━━━ EXTRACTED RECORDS ━━━

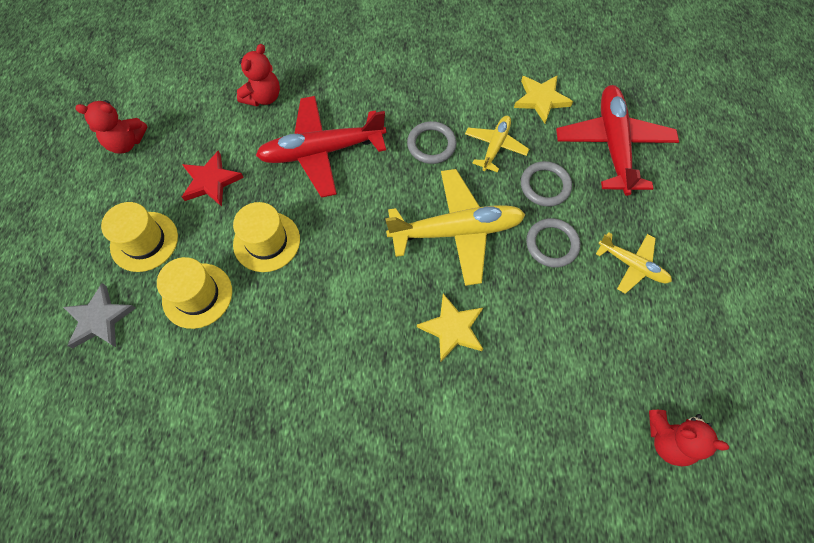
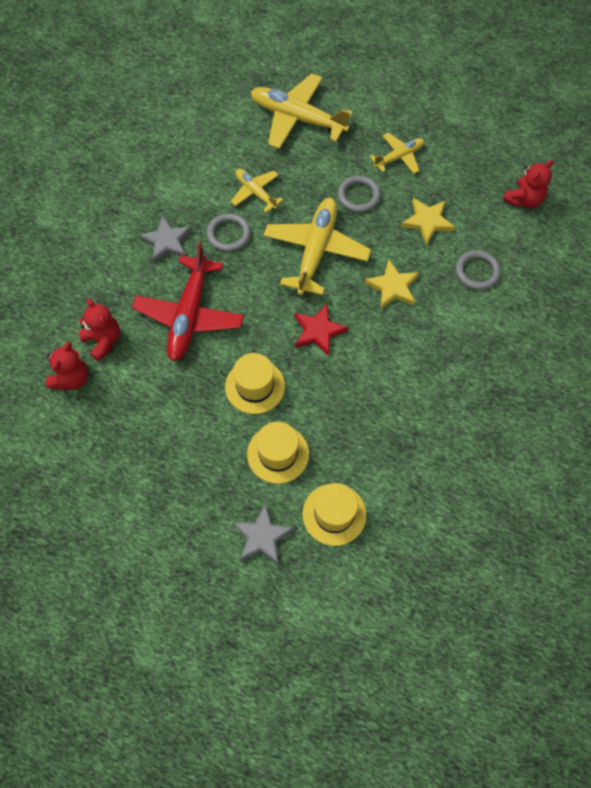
camera: 65 degrees left, 0 degrees up
(126, 142) = (86, 471): red teddy bear -> red teddy bear (71, 378)
(144, 241) = (204, 482): yellow hat -> yellow hat (334, 514)
(211, 181) = (171, 411): red star -> red star (318, 331)
(394, 98) = (167, 242): none -> grey star
(541, 99) = (230, 142): yellow star -> yellow star (427, 221)
(545, 186) = (308, 177): grey ring -> grey ring (477, 271)
(613, 145) = (297, 118): red plane -> yellow plane

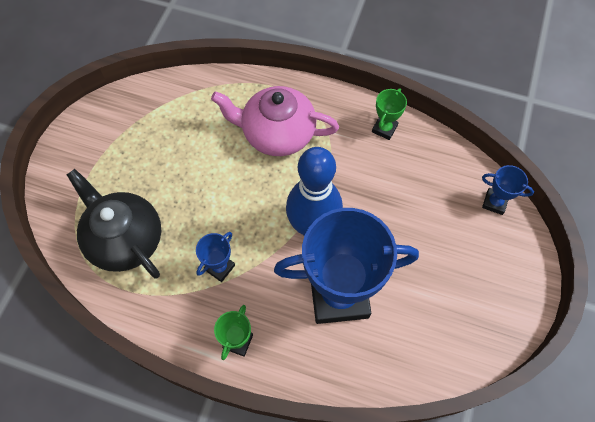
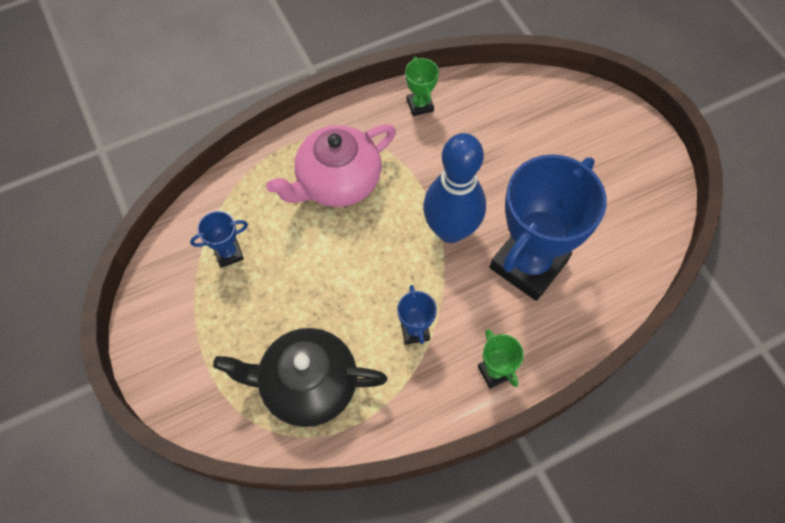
camera: 45 degrees left, 0 degrees up
(494, 202) = (560, 94): blue trophy -> blue trophy (228, 253)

━━━

Keeping the pictures out, output the records from above exactly and completely.

camera: 65 degrees left, 0 degrees up
(126, 142) = (86, 471): red teddy bear -> red teddy bear (71, 378)
(144, 241) = (204, 482): yellow hat -> yellow hat (334, 514)
(211, 181) = (171, 411): red star -> red star (318, 331)
(394, 98) = (167, 242): none -> grey star
(541, 99) = (230, 142): yellow star -> yellow star (427, 221)
(545, 186) = (308, 177): grey ring -> grey ring (477, 271)
(613, 145) = (297, 118): red plane -> yellow plane

camera: 45 degrees left, 0 degrees up
(494, 202) = (560, 94): blue trophy -> blue trophy (228, 253)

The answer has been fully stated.